##### Extracted entries

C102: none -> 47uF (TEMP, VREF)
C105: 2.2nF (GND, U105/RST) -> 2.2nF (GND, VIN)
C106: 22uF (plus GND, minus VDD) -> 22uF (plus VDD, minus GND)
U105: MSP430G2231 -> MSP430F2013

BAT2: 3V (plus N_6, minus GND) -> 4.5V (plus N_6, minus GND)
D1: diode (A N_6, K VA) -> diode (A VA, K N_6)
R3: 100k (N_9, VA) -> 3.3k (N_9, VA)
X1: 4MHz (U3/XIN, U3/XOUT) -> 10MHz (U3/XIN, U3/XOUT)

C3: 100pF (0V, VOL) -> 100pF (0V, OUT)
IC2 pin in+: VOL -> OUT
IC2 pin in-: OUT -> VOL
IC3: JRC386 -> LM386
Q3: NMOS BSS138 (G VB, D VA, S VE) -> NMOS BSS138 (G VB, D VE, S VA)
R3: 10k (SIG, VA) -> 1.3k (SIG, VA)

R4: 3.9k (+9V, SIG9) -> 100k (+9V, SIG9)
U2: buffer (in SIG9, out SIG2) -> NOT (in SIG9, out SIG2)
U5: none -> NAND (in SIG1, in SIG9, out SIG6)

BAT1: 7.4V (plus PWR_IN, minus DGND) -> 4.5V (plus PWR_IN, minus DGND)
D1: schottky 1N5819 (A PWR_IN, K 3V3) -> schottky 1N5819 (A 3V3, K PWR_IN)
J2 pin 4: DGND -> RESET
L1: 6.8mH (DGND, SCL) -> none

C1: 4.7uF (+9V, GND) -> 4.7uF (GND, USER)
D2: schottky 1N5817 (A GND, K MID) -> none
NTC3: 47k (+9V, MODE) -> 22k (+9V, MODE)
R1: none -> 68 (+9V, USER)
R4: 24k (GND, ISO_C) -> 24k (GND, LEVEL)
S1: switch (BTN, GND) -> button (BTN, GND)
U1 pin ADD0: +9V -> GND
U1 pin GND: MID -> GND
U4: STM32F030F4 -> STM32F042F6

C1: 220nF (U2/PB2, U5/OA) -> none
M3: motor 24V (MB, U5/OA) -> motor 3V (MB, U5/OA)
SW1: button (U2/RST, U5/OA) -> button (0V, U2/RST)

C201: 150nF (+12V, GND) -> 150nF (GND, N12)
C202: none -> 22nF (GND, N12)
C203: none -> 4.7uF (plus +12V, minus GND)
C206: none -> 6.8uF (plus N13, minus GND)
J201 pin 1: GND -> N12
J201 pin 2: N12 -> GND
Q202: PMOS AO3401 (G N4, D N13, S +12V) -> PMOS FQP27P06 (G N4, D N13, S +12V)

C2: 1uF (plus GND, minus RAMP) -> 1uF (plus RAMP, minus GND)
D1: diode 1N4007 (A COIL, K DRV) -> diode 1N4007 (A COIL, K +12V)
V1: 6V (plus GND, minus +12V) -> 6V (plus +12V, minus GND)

##########

▶ **Task details**:
Please report every line of the records above that contains the word "button".

▶ **Solution to this task**:
S1: switch (BTN, GND) -> button (BTN, GND)
SW1: button (U2/RST, U5/OA) -> button (0V, U2/RST)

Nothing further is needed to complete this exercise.